(Object matching data)
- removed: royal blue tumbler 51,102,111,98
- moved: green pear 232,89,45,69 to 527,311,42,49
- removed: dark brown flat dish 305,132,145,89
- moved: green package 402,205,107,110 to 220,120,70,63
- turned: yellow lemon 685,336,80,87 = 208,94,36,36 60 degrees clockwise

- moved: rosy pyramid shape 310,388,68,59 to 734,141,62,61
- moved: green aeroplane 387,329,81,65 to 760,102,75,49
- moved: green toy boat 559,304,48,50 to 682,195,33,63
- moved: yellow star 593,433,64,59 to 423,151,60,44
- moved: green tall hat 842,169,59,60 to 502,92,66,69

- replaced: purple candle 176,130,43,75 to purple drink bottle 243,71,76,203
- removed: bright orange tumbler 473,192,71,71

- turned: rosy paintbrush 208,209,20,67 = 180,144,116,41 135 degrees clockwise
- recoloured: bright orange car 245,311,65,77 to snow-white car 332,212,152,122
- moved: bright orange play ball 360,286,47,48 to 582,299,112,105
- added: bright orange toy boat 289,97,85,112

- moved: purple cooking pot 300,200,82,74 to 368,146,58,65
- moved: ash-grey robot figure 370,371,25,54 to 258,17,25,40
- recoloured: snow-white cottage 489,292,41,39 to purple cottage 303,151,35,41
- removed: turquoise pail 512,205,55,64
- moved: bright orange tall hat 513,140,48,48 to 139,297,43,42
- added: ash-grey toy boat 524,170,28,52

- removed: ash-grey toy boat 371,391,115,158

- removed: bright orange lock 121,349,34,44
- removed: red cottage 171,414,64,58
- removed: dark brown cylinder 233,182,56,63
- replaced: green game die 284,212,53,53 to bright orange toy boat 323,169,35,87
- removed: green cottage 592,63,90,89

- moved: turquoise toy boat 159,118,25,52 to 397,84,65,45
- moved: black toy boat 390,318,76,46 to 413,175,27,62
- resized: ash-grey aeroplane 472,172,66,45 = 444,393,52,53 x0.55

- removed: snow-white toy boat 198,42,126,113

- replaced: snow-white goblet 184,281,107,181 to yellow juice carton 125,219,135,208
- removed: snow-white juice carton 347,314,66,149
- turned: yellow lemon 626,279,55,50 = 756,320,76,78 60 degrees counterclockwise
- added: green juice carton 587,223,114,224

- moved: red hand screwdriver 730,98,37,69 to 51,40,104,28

TASK TO CARRY OUT - Each entry must appear again in the answer exactly as written.

OUTPUT OF THE EXERCISE -
- removed: royal blue tumbler 51,102,111,98
- moved: green pear 232,89,45,69 to 527,311,42,49
- removed: dark brown flat dish 305,132,145,89
- moved: green package 402,205,107,110 to 220,120,70,63
- turned: yellow lemon 685,336,80,87 = 208,94,36,36 60 degrees clockwise

- moved: rosy pyramid shape 310,388,68,59 to 734,141,62,61
- moved: green aeroplane 387,329,81,65 to 760,102,75,49
- moved: green toy boat 559,304,48,50 to 682,195,33,63
- moved: yellow star 593,433,64,59 to 423,151,60,44
- moved: green tall hat 842,169,59,60 to 502,92,66,69

- replaced: purple candle 176,130,43,75 to purple drink bottle 243,71,76,203
- removed: bright orange tumbler 473,192,71,71

- turned: rosy paintbrush 208,209,20,67 = 180,144,116,41 135 degrees clockwise
- recoloured: bright orange car 245,311,65,77 to snow-white car 332,212,152,122
- moved: bright orange play ball 360,286,47,48 to 582,299,112,105
- added: bright orange toy boat 289,97,85,112

- moved: purple cooking pot 300,200,82,74 to 368,146,58,65
- moved: ash-grey robot figure 370,371,25,54 to 258,17,25,40
- recoloured: snow-white cottage 489,292,41,39 to purple cottage 303,151,35,41
- removed: turquoise pail 512,205,55,64
- moved: bright orange tall hat 513,140,48,48 to 139,297,43,42
- added: ash-grey toy boat 524,170,28,52

- removed: ash-grey toy boat 371,391,115,158

- removed: bright orange lock 121,349,34,44
- removed: red cottage 171,414,64,58
- removed: dark brown cylinder 233,182,56,63
- replaced: green game die 284,212,53,53 to bright orange toy boat 323,169,35,87
- removed: green cottage 592,63,90,89

- moved: turquoise toy boat 159,118,25,52 to 397,84,65,45
- moved: black toy boat 390,318,76,46 to 413,175,27,62
- resized: ash-grey aeroplane 472,172,66,45 = 444,393,52,53 x0.55

- removed: snow-white toy boat 198,42,126,113

- replaced: snow-white goblet 184,281,107,181 to yellow juice carton 125,219,135,208
- removed: snow-white juice carton 347,314,66,149
- turned: yellow lemon 626,279,55,50 = 756,320,76,78 60 degrees counterclockwise
- added: green juice carton 587,223,114,224

- moved: red hand screwdriver 730,98,37,69 to 51,40,104,28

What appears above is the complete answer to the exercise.